▶ _PROBLEM TO WORK ON_
Reproduce the lines of the material below, word for word, from the line containing "Does black floral" through the line containing "pyautogui.click(x=403, y=480)", including both of those lines.

* Begin PROVIDED ENTRIES *

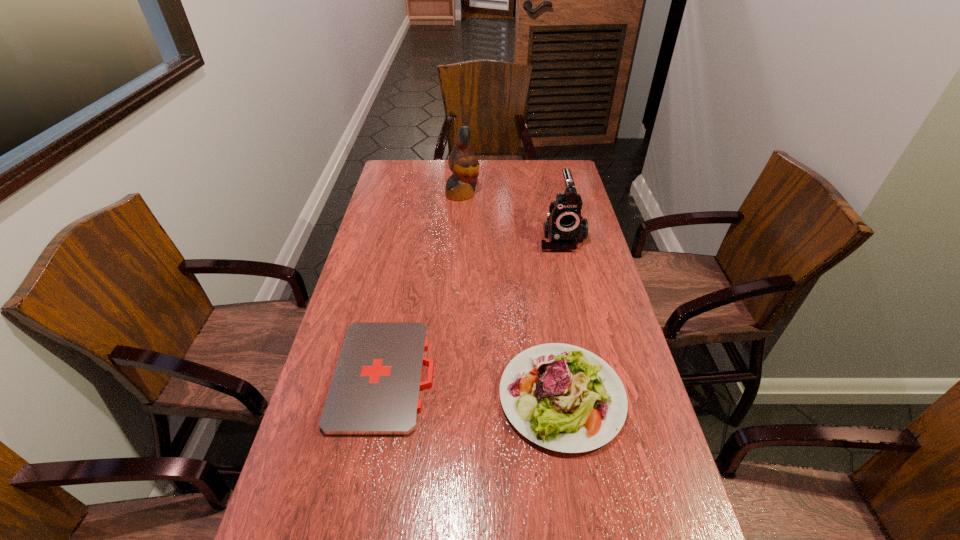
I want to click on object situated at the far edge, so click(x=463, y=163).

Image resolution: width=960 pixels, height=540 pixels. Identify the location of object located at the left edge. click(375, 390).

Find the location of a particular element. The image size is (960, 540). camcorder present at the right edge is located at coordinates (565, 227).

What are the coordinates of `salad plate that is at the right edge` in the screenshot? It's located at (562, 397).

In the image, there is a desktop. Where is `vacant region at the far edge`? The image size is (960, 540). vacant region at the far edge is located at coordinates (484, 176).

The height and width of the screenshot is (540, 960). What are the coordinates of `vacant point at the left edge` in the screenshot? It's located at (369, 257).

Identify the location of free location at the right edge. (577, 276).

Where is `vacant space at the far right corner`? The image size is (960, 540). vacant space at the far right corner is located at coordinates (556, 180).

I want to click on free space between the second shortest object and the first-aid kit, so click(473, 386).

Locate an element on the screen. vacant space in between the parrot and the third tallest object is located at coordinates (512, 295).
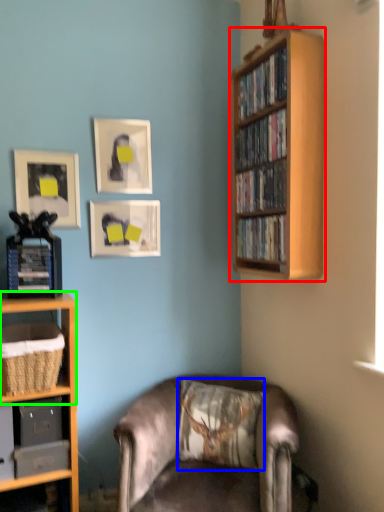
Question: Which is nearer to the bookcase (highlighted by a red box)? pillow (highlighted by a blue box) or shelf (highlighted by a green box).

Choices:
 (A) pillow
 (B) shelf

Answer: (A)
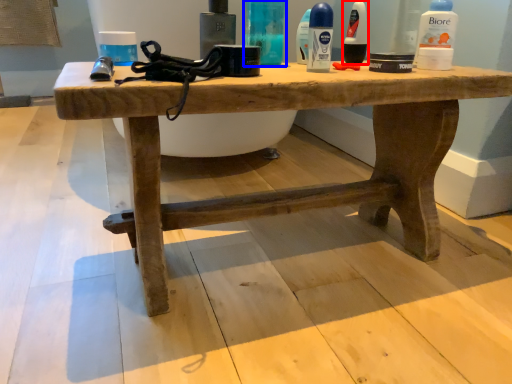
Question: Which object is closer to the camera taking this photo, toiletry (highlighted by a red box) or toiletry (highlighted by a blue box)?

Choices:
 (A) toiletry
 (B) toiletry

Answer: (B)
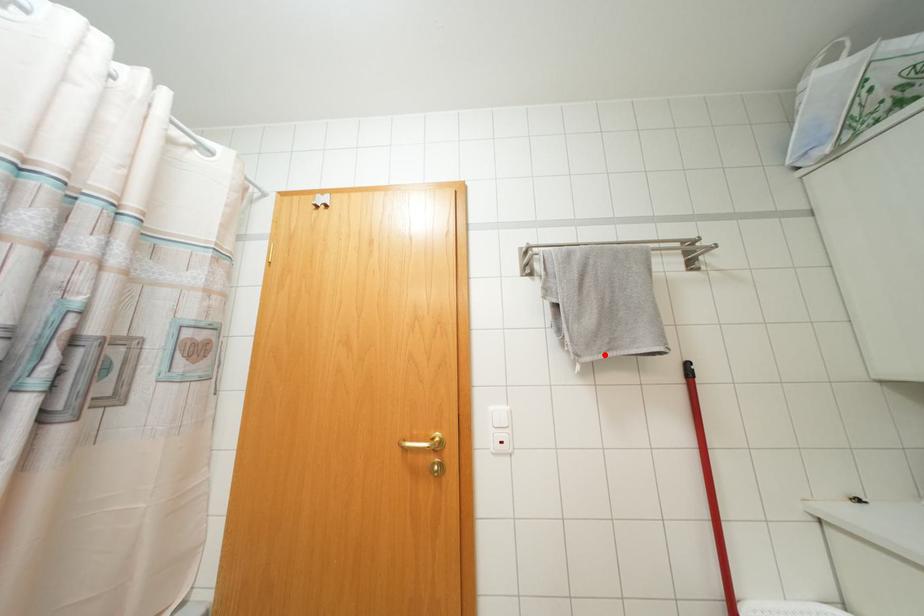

* End PROVIDED ENTRIES *
* Begin PROVIDED ENTRIES *

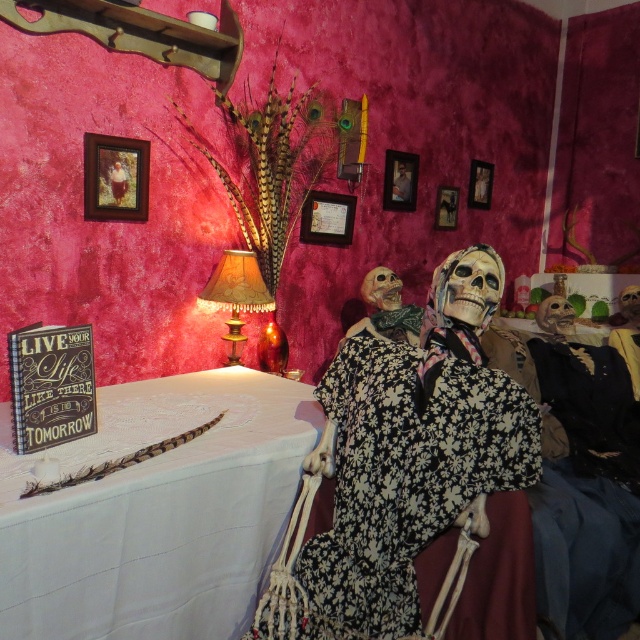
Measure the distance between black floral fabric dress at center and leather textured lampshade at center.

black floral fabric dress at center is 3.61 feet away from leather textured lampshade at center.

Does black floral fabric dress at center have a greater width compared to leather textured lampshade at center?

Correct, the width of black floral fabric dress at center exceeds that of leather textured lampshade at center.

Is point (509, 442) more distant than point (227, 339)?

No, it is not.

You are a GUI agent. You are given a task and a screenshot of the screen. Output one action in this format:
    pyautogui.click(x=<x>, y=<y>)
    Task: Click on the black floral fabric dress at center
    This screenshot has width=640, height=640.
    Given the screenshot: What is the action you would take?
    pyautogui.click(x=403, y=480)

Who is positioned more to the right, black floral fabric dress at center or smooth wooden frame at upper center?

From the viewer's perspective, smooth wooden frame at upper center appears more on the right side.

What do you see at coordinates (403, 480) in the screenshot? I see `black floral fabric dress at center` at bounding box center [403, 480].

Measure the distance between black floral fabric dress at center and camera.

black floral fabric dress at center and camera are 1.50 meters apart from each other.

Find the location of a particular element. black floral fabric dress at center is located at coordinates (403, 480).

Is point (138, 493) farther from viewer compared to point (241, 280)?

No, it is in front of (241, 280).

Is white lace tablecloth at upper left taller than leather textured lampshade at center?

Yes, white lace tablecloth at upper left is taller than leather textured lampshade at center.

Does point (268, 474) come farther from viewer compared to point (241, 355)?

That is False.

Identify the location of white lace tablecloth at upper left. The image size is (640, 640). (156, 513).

* End PROVIDED ENTRIES *

▶ _REPLY TO THE TASK_
Does black floral fabric dress at center have a greater width compared to leather textured lampshade at center?

Correct, the width of black floral fabric dress at center exceeds that of leather textured lampshade at center.

Is point (509, 442) more distant than point (227, 339)?

No, it is not.

You are a GUI agent. You are given a task and a screenshot of the screen. Output one action in this format:
    pyautogui.click(x=<x>, y=<y>)
    Task: Click on the black floral fabric dress at center
    This screenshot has width=640, height=640.
    Given the screenshot: What is the action you would take?
    pyautogui.click(x=403, y=480)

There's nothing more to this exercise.